• _What to produce_
Only an exact copy is wanted: the lines from the one holding "green cylinder: 4 -> 0" through the last line below, minus the pictures.

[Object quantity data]

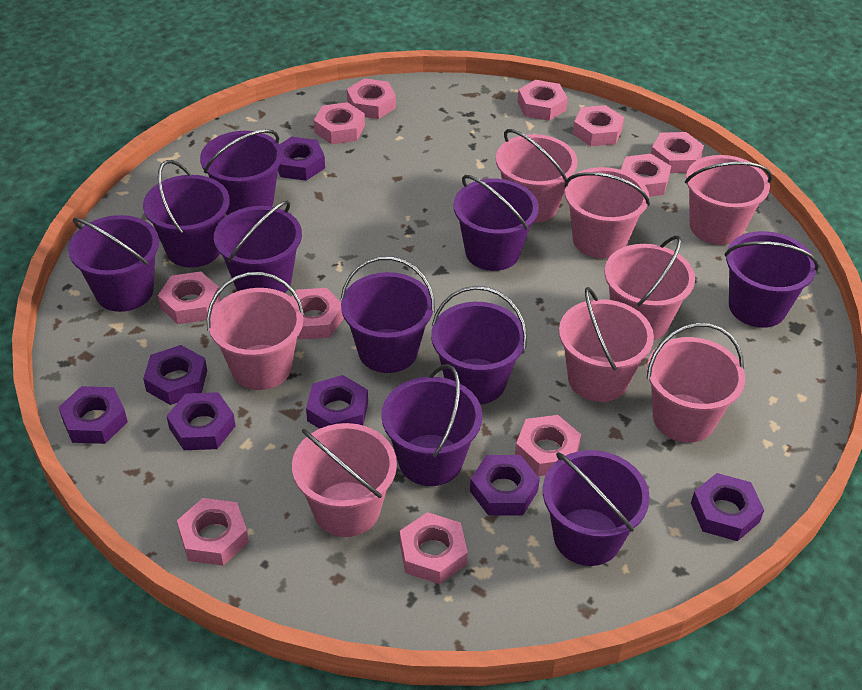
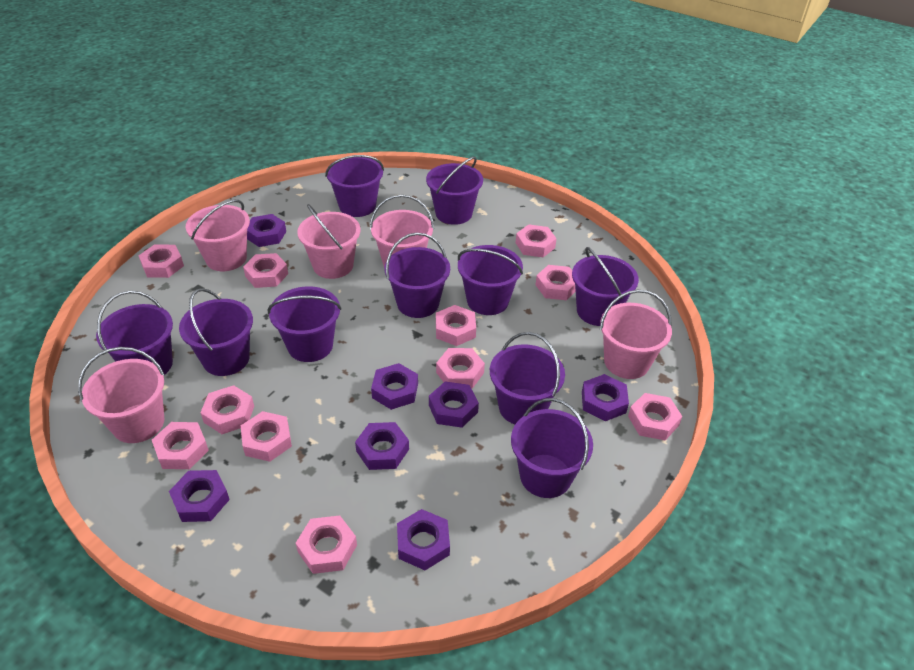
pink bucket: 8 -> 5

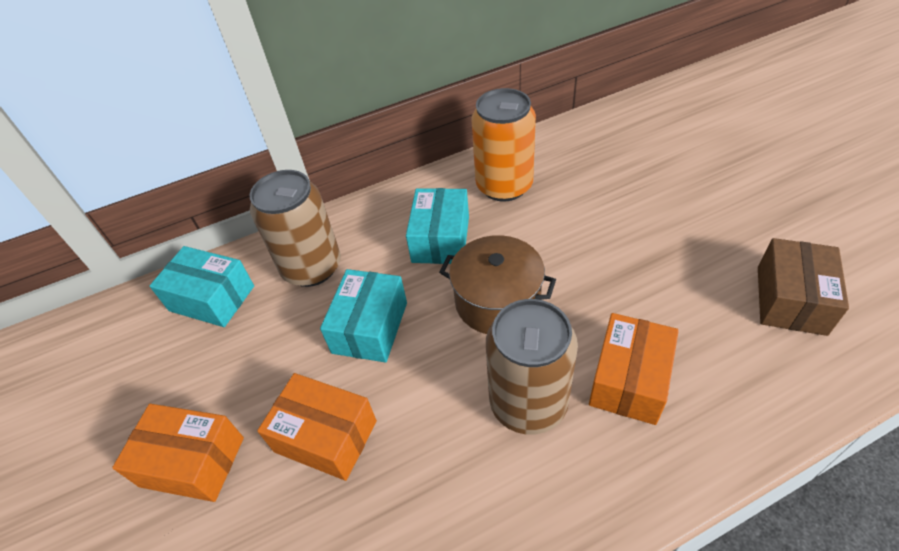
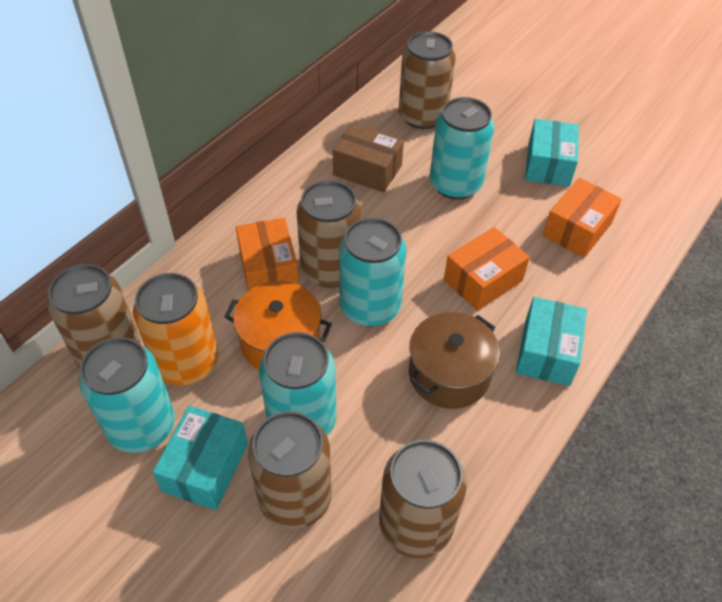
brown can: 2 -> 5
orange pot: 0 -> 1
turquoise can: 0 -> 4

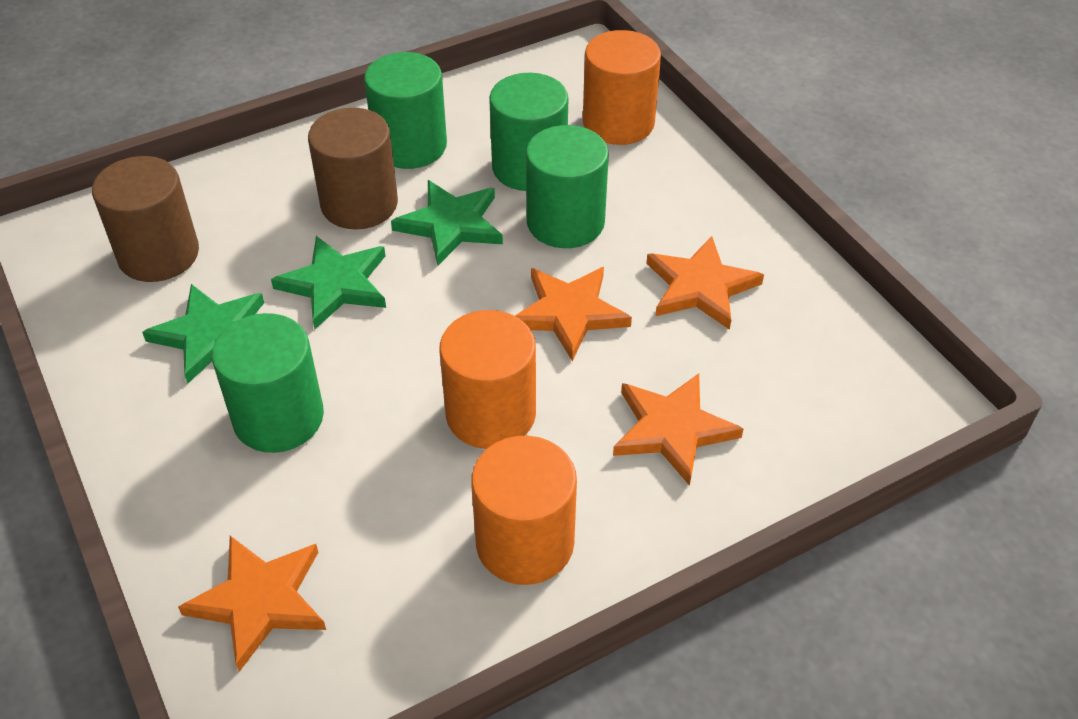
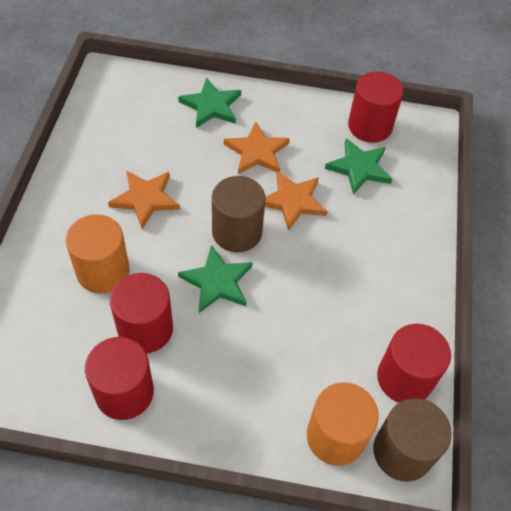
green cylinder: 4 -> 0
orange cylinder: 3 -> 2
orange star: 4 -> 3
red cylinder: 0 -> 4

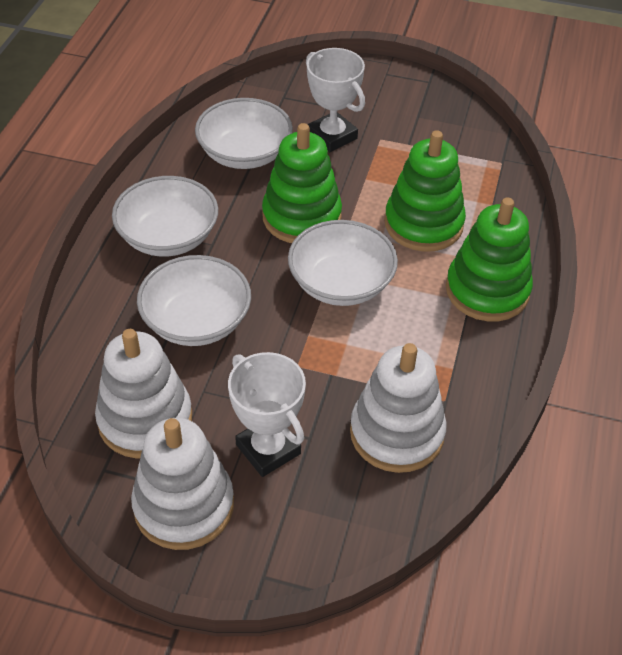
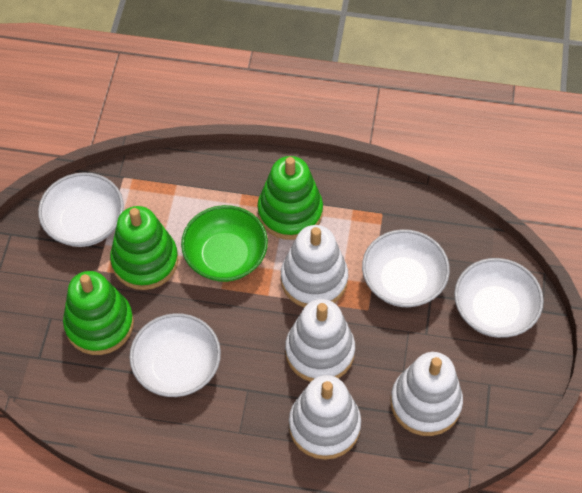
green bowl: 0 -> 1
white stacking toy: 3 -> 4
white trophy: 2 -> 0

• _Response to the exercise_
green cylinder: 4 -> 0
orange cylinder: 3 -> 2
orange star: 4 -> 3
red cylinder: 0 -> 4

green bowl: 0 -> 1
white stacking toy: 3 -> 4
white trophy: 2 -> 0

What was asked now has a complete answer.